◆ **Task prompt**: Copy the entries below word for word, minus the pictures.

[Source records]
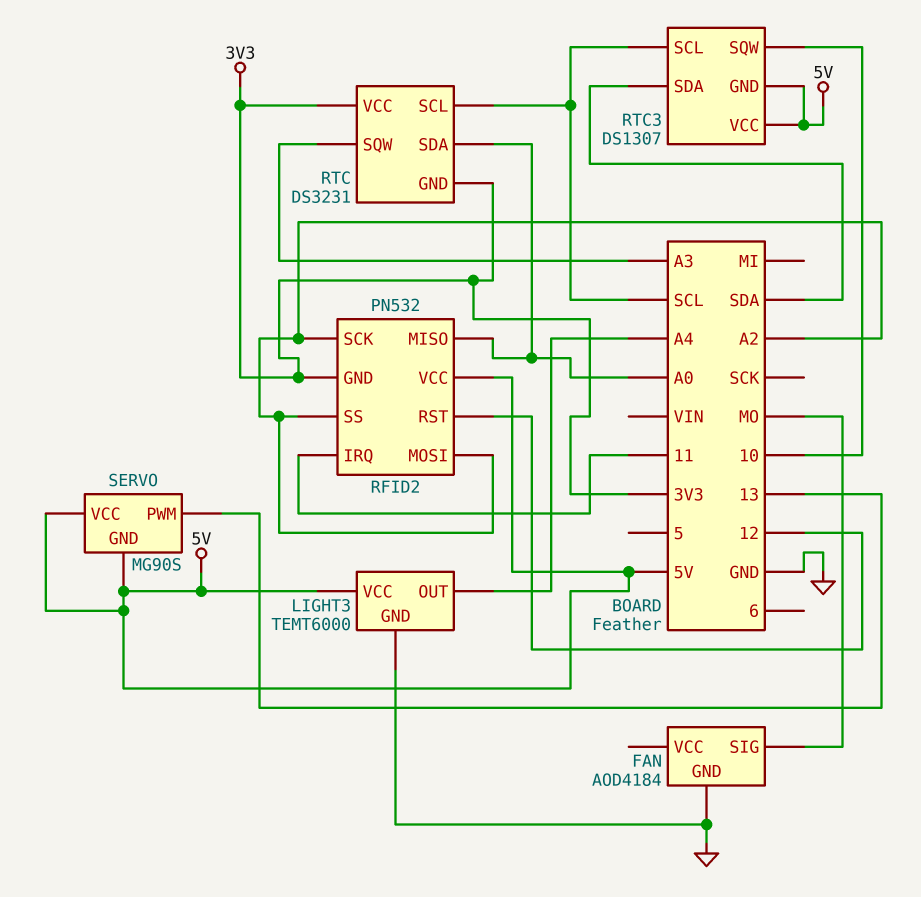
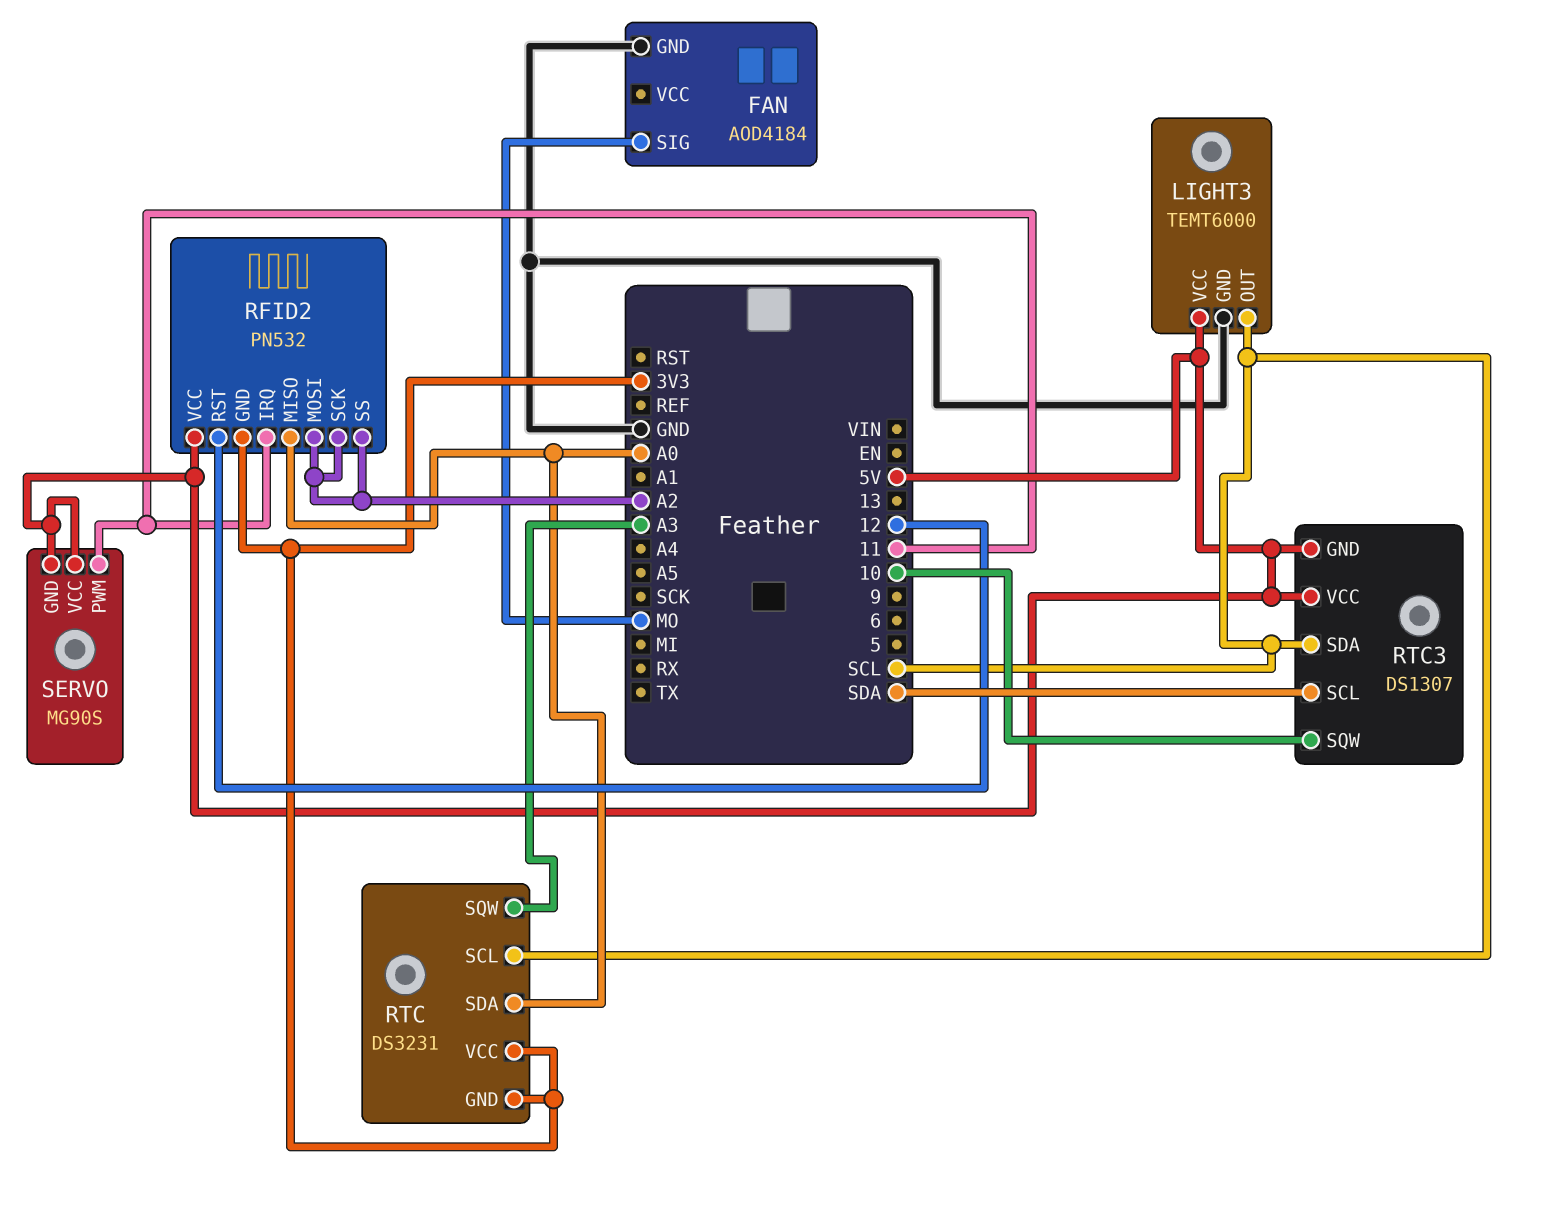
LIGHT3 pin OUT: A4 -> SCL
RTC3 pin SCL: SCL -> SDA
RTC3 pin SDA: SDA -> SCL
SERVO pin PWM: 13 -> 11

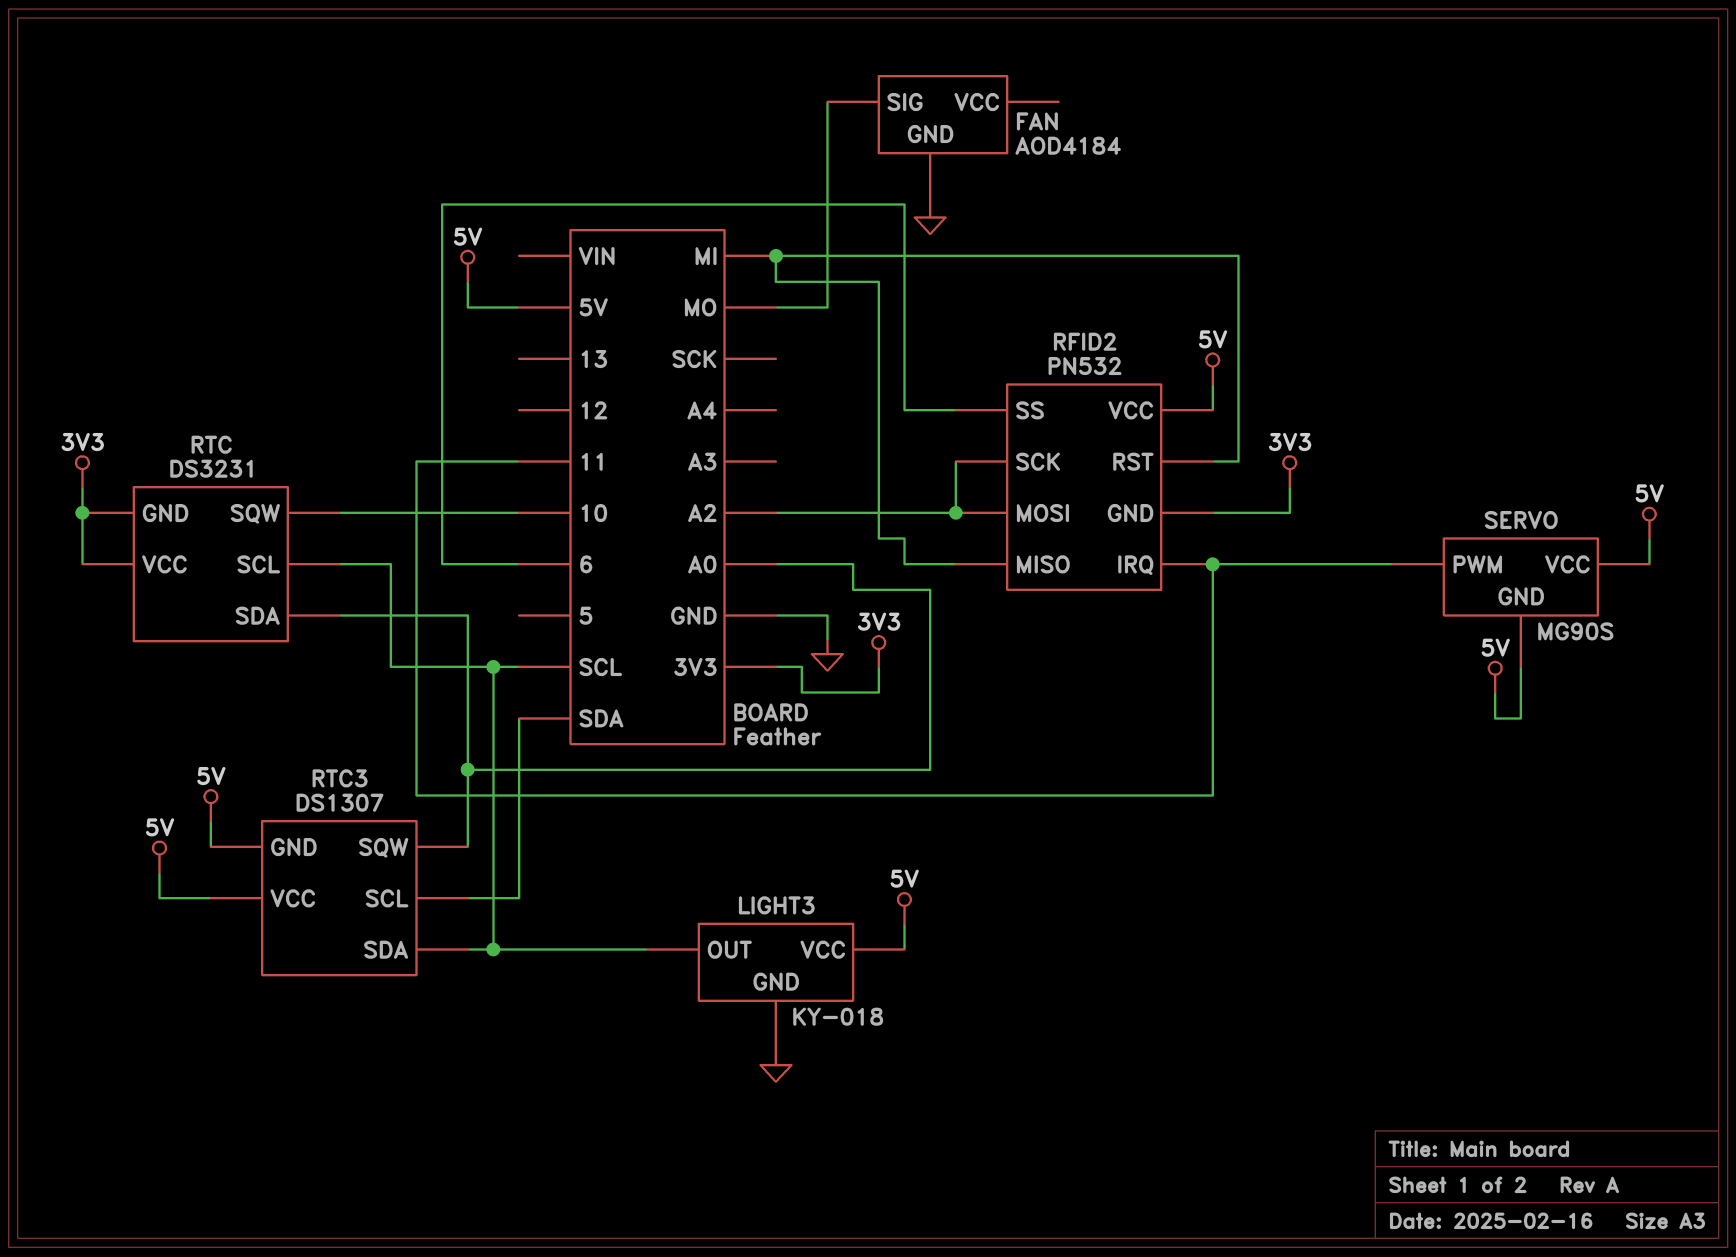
LIGHT3: TEMT6000 -> KY-018
RFID2 pin MISO: A0 -> MI
RFID2 pin RST: 12 -> MI
RFID2 pin SS: A2 -> 6
RTC pin SQW: A3 -> 10
RTC3 pin SQW: 10 -> A0

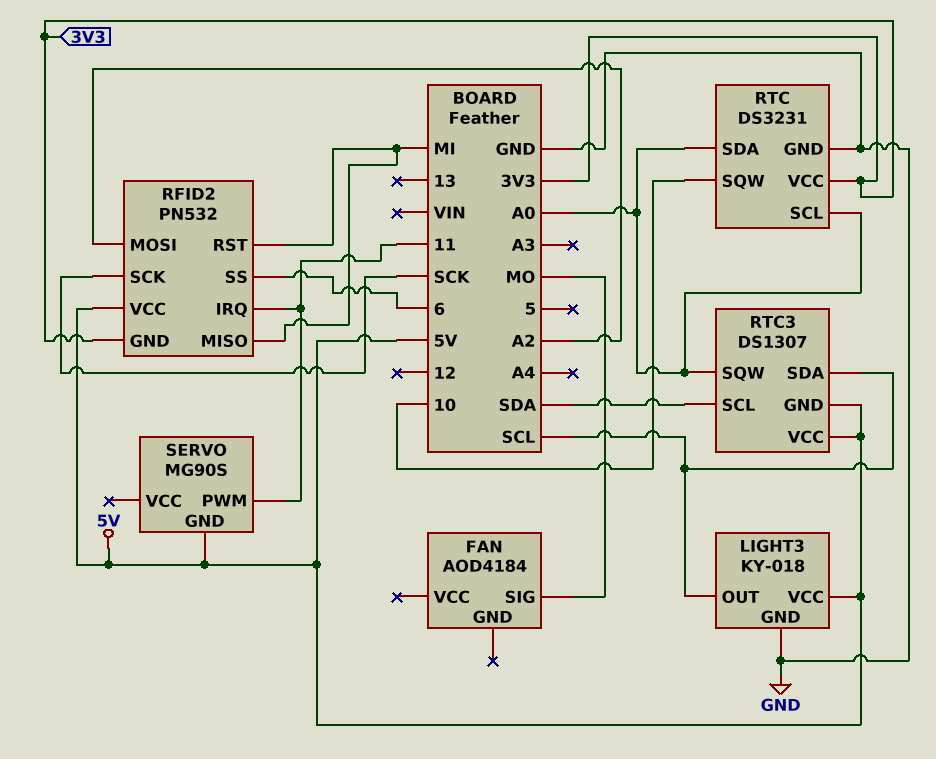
FAN pin GND: GND -> none
RFID2 pin SCK: A2 -> SCK
RTC pin GND: 3V3 -> GND
RTC pin SCL: SCL -> A0
SERVO pin VCC: 5V -> none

◆ **Response to the exercise**:
LIGHT3 pin OUT: A4 -> SCL
RTC3 pin SCL: SCL -> SDA
RTC3 pin SDA: SDA -> SCL
SERVO pin PWM: 13 -> 11

LIGHT3: TEMT6000 -> KY-018
RFID2 pin MISO: A0 -> MI
RFID2 pin RST: 12 -> MI
RFID2 pin SS: A2 -> 6
RTC pin SQW: A3 -> 10
RTC3 pin SQW: 10 -> A0

FAN pin GND: GND -> none
RFID2 pin SCK: A2 -> SCK
RTC pin GND: 3V3 -> GND
RTC pin SCL: SCL -> A0
SERVO pin VCC: 5V -> none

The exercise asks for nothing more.